#### EXERCISE DESCRIPTION:
Your copy should match the records exactly, except that it contains no pictures.

··· RECORDS PROVIDED

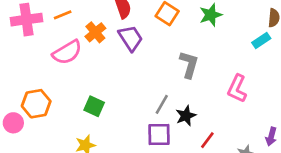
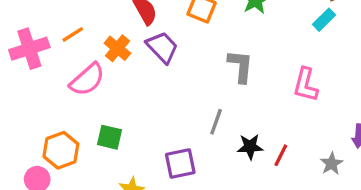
green square: (94, 106) -> (110, 137), moved
black star: (186, 116) -> (250, 147), moved, turned 30
purple square: (159, 134) -> (180, 163), moved

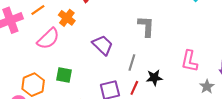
purple trapezoid: (162, 47) -> (103, 45), moved
pink L-shape: (306, 85) -> (190, 61), moved
red line: (281, 155) -> (134, 88), moved

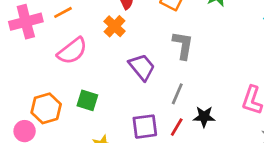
orange cross: (67, 18) -> (115, 26), moved
gray L-shape: (146, 26) -> (183, 45), moved

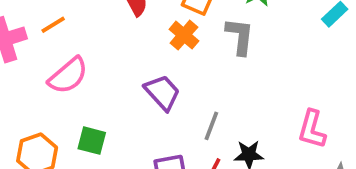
orange cross: (115, 26) -> (184, 35), moved
gray L-shape: (183, 45) -> (240, 36), moved

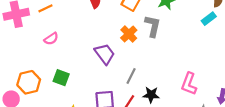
orange cross: (184, 35) -> (129, 34), moved
pink semicircle: (68, 76) -> (51, 39), size x0.6

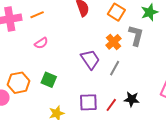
gray line: (131, 76) -> (115, 68), moved

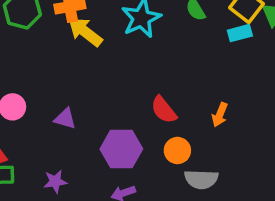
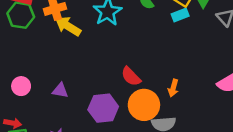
orange arrow: (220, 115) -> (173, 88), moved
orange circle: (177, 150) -> (144, 105), size x1.6

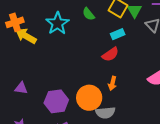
cyan rectangle: (180, 15) -> (118, 34), moved
red semicircle: (131, 76) -> (110, 54), moved, turned -78

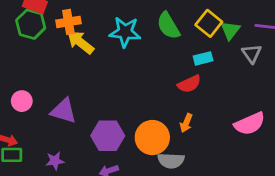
green semicircle: (89, 14) -> (168, 26), size x1.5
cyan star: (58, 23) -> (125, 32), turned 30
purple triangle: (21, 88) -> (64, 111), size x1.5

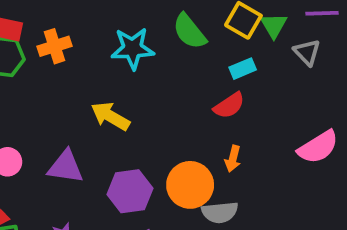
yellow arrow: (80, 42) -> (110, 116), moved

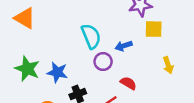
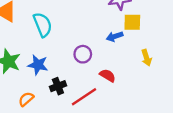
cyan semicircle: (91, 36) -> (43, 25), moved
blue arrow: (124, 46) -> (115, 36), moved

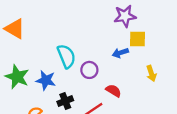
cyan semicircle: (43, 25) -> (66, 56), moved

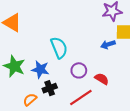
purple circle: (89, 70) -> (79, 70), moved
black cross: (65, 101) -> (50, 88), moved

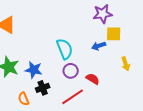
cyan semicircle: (59, 48) -> (65, 49), moved
orange semicircle: (30, 100) -> (24, 99), turned -72

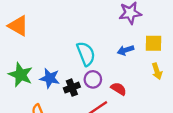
yellow square: (114, 34) -> (153, 43), moved
black cross: (43, 88) -> (72, 88), moved

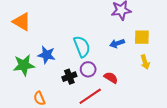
green star: (21, 75) -> (24, 65), turned -30
blue star: (50, 78) -> (47, 55), moved

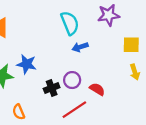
blue arrow: (117, 43) -> (80, 47), moved
cyan semicircle: (82, 47) -> (70, 23), moved

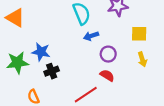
purple circle: (72, 80) -> (108, 54), moved
black cross: (52, 88) -> (52, 71), moved

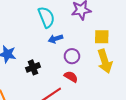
yellow arrow: (142, 59) -> (105, 61), size x1.6
black cross: (52, 71) -> (33, 67), moved

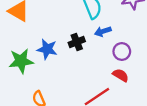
black cross: (33, 67) -> (77, 42), moved

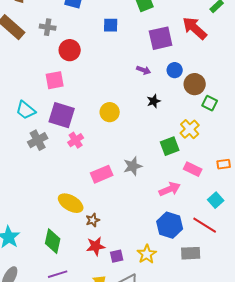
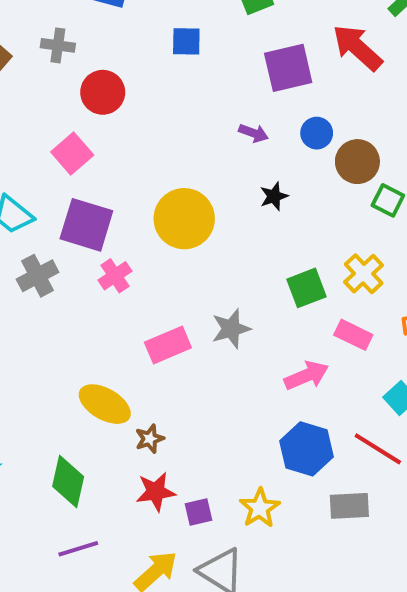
pink square: (55, 80) -> (72, 153), turned -30
yellow circle: (110, 112) -> (184, 219), size x1.5
yellow cross: (190, 129) -> (364, 274), moved

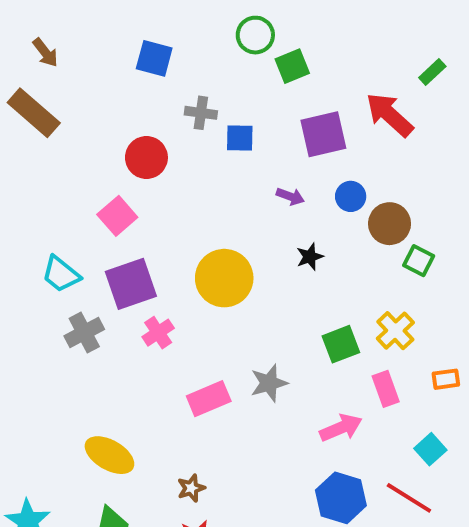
blue square: (186, 41) -> (240, 138), moved
gray cross: (58, 45) -> (201, 113), moved
purple square: (86, 225) -> (131, 284), turned -36
pink rectangle: (353, 335) -> (386, 389), turned 44
yellow ellipse: (105, 404) -> (109, 455), moved

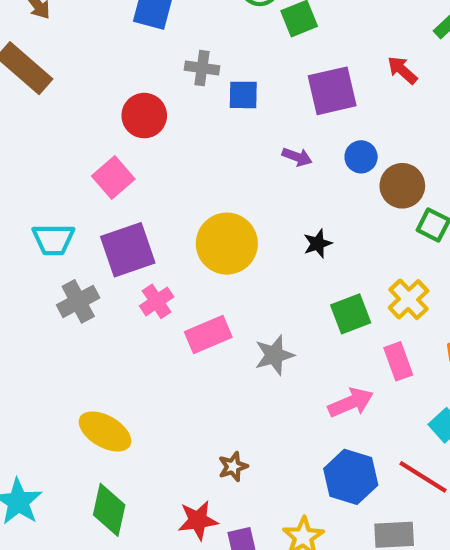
red arrow: (390, 115) -> (402, 70), size x0.6
black star: (310, 257) -> (318, 244), moved
cyan trapezoid: (61, 274) -> (53, 239), turned -39
pink rectangle: (209, 399) -> (208, 334), moved
brown star: (191, 488) -> (233, 467), moved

······

#### WRITTEN RESPONSE:
green square: (94, 106) -> (110, 137), moved
black star: (186, 116) -> (250, 147), moved, turned 30
purple square: (159, 134) -> (180, 163), moved

purple trapezoid: (162, 47) -> (103, 45), moved
pink L-shape: (306, 85) -> (190, 61), moved
red line: (281, 155) -> (134, 88), moved

orange cross: (67, 18) -> (115, 26), moved
gray L-shape: (146, 26) -> (183, 45), moved

orange cross: (115, 26) -> (184, 35), moved
gray L-shape: (183, 45) -> (240, 36), moved

orange cross: (184, 35) -> (129, 34), moved
pink semicircle: (68, 76) -> (51, 39), size x0.6

gray line: (131, 76) -> (115, 68), moved

orange arrow: (220, 115) -> (173, 88), moved
orange circle: (177, 150) -> (144, 105), size x1.6

cyan rectangle: (180, 15) -> (118, 34), moved
red semicircle: (131, 76) -> (110, 54), moved, turned -78

green semicircle: (89, 14) -> (168, 26), size x1.5
cyan star: (58, 23) -> (125, 32), turned 30
purple triangle: (21, 88) -> (64, 111), size x1.5

yellow arrow: (80, 42) -> (110, 116), moved

cyan semicircle: (91, 36) -> (43, 25), moved
blue arrow: (124, 46) -> (115, 36), moved

cyan semicircle: (43, 25) -> (66, 56), moved

purple circle: (89, 70) -> (79, 70), moved
black cross: (65, 101) -> (50, 88), moved

cyan semicircle: (59, 48) -> (65, 49), moved
orange semicircle: (30, 100) -> (24, 99), turned -72

yellow square: (114, 34) -> (153, 43), moved
black cross: (43, 88) -> (72, 88), moved

green star: (21, 75) -> (24, 65), turned -30
blue star: (50, 78) -> (47, 55), moved

blue arrow: (117, 43) -> (80, 47), moved
cyan semicircle: (82, 47) -> (70, 23), moved

purple circle: (72, 80) -> (108, 54), moved
black cross: (52, 88) -> (52, 71), moved

yellow arrow: (142, 59) -> (105, 61), size x1.6
black cross: (52, 71) -> (33, 67), moved

black cross: (33, 67) -> (77, 42), moved

pink square: (55, 80) -> (72, 153), turned -30
yellow circle: (110, 112) -> (184, 219), size x1.5
yellow cross: (190, 129) -> (364, 274), moved

blue square: (186, 41) -> (240, 138), moved
gray cross: (58, 45) -> (201, 113), moved
purple square: (86, 225) -> (131, 284), turned -36
pink rectangle: (353, 335) -> (386, 389), turned 44
yellow ellipse: (105, 404) -> (109, 455), moved

red arrow: (390, 115) -> (402, 70), size x0.6
black star: (310, 257) -> (318, 244), moved
cyan trapezoid: (61, 274) -> (53, 239), turned -39
pink rectangle: (209, 399) -> (208, 334), moved
brown star: (191, 488) -> (233, 467), moved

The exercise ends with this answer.